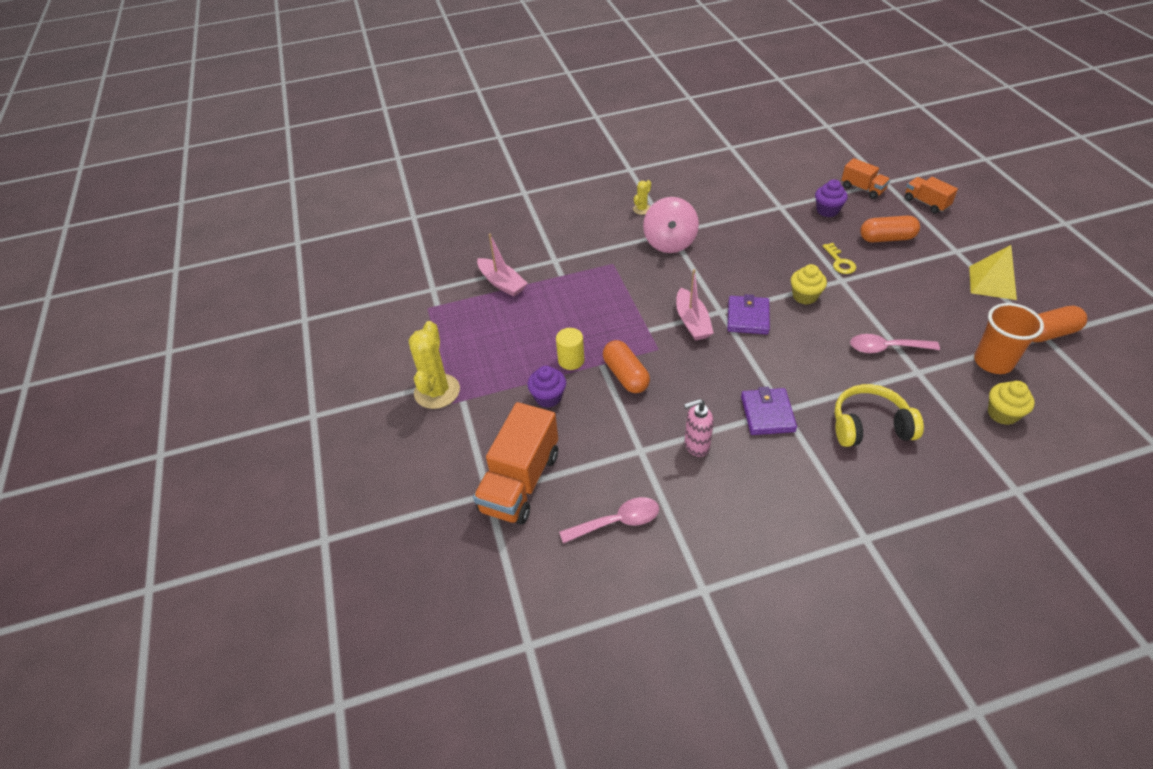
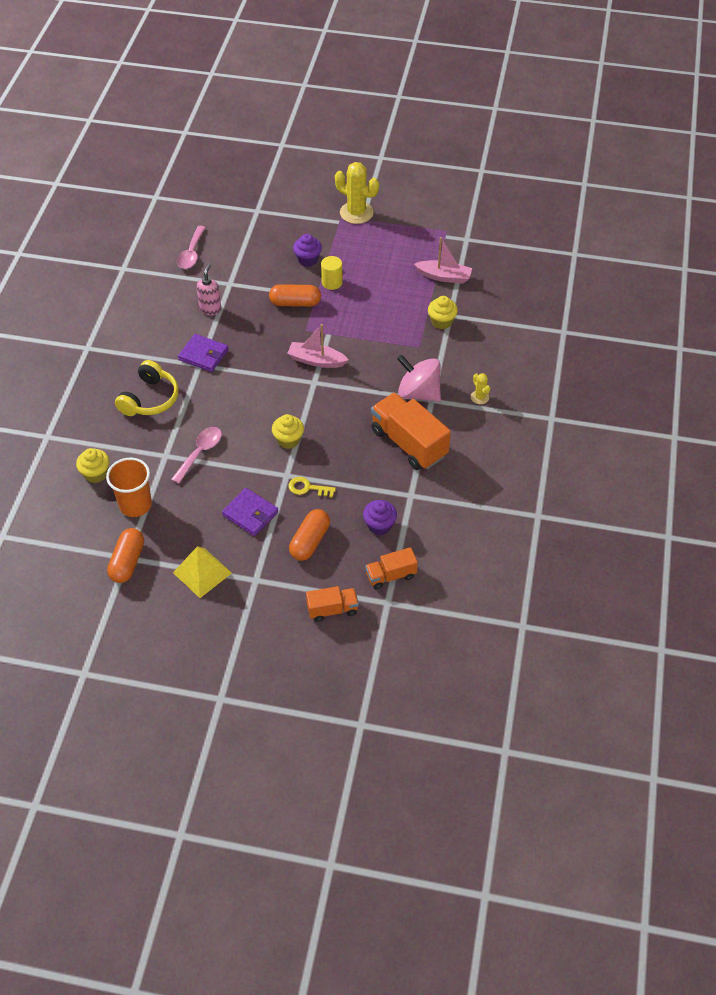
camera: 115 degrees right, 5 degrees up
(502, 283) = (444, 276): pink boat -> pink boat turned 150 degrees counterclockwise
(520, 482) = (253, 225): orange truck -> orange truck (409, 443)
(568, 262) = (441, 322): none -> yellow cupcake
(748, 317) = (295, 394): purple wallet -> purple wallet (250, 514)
------------------------------------
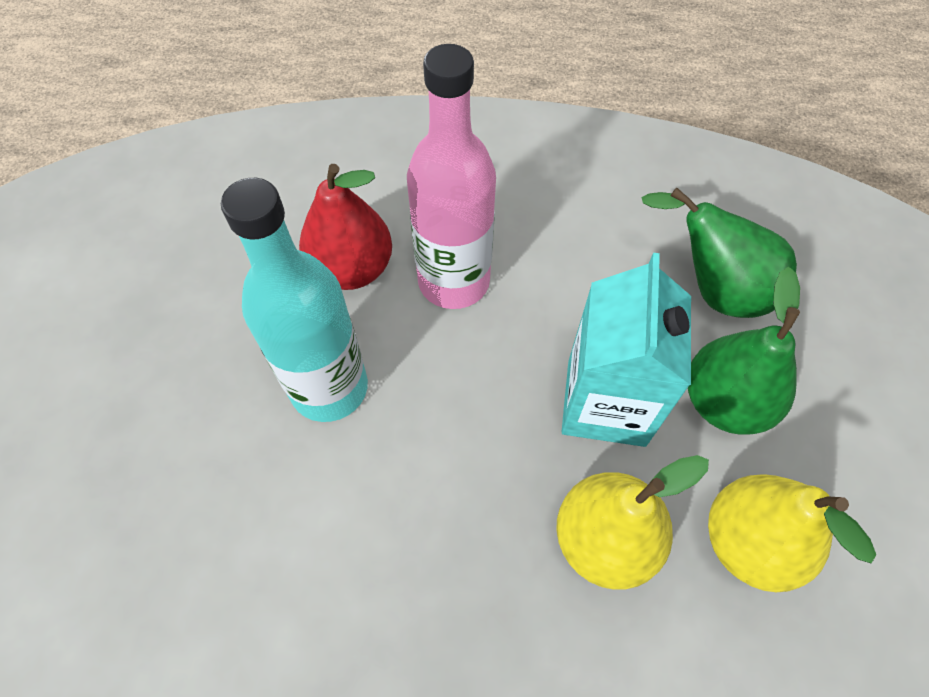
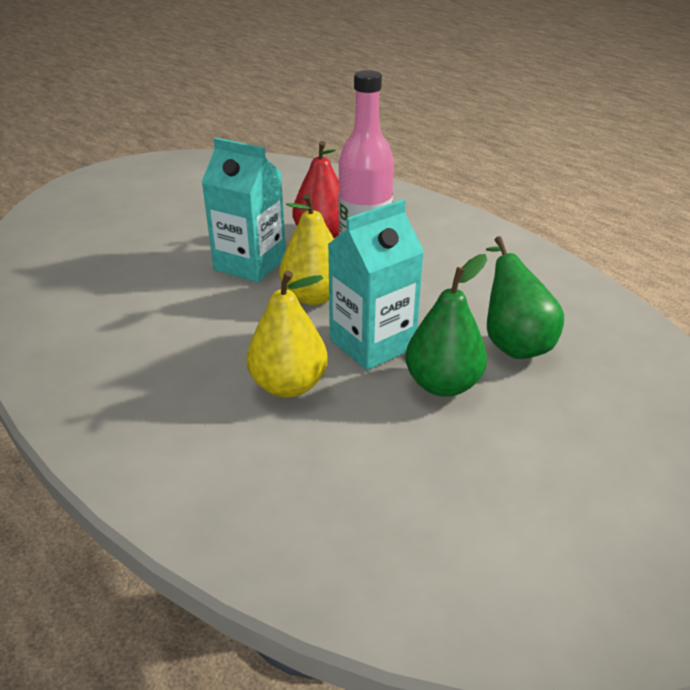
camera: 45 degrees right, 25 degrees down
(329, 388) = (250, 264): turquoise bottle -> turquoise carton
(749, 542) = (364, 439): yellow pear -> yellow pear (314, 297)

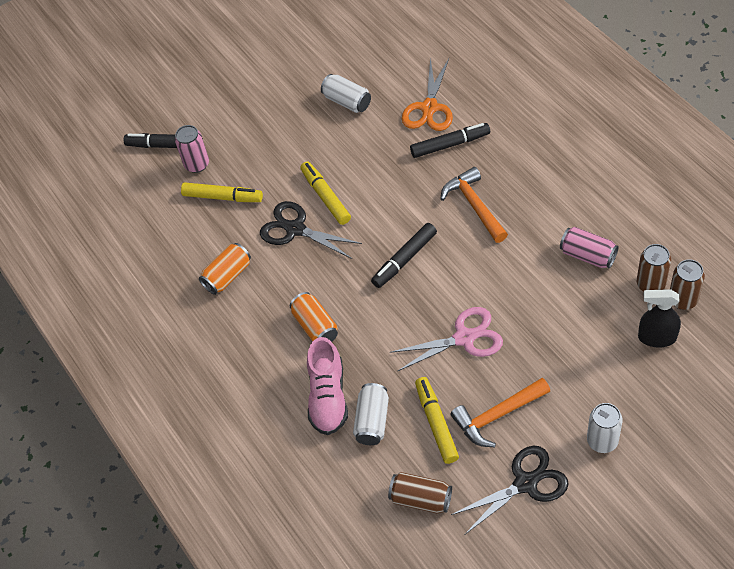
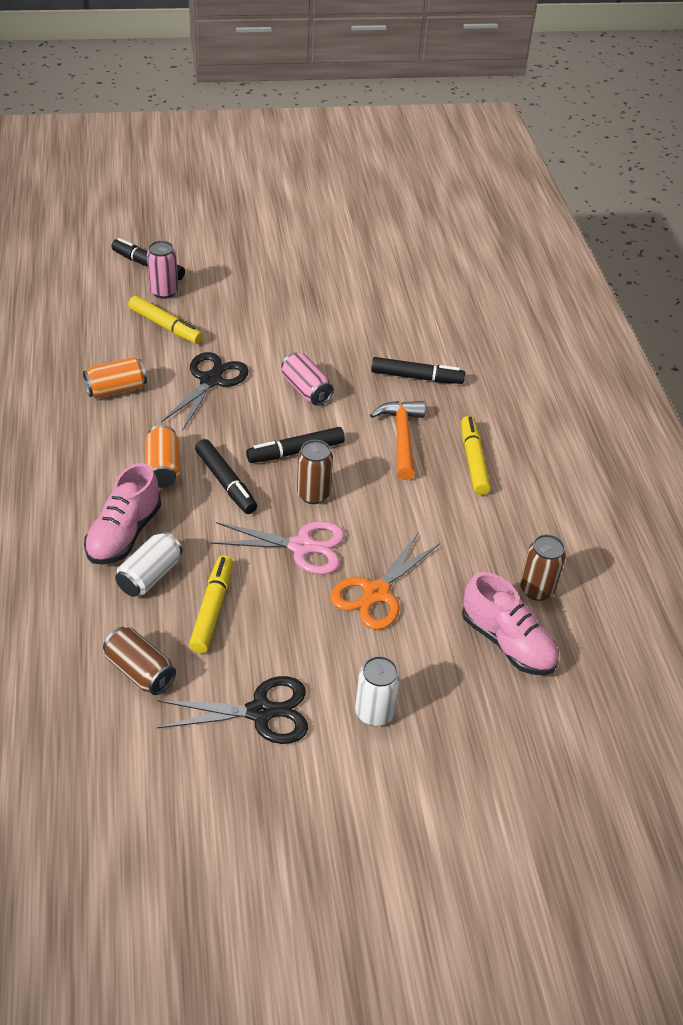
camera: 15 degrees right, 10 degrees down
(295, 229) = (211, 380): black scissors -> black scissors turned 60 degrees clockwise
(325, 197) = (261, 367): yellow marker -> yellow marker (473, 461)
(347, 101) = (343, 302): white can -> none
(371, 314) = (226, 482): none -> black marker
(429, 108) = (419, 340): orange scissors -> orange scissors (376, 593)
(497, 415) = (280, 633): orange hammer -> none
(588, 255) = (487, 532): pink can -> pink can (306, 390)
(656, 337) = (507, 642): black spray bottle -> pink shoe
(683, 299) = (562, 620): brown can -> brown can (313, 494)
------------------------------------
**AIM OF THE TASK:** Could you repeat exactly the lines above from the line with "(588, 255) = (487, 532): pink" up to and including the line with "(683, 299) = (562, 620): brown", and only those?

**ANSWER AREA:**
(588, 255) = (487, 532): pink can -> pink can (306, 390)
(656, 337) = (507, 642): black spray bottle -> pink shoe
(683, 299) = (562, 620): brown can -> brown can (313, 494)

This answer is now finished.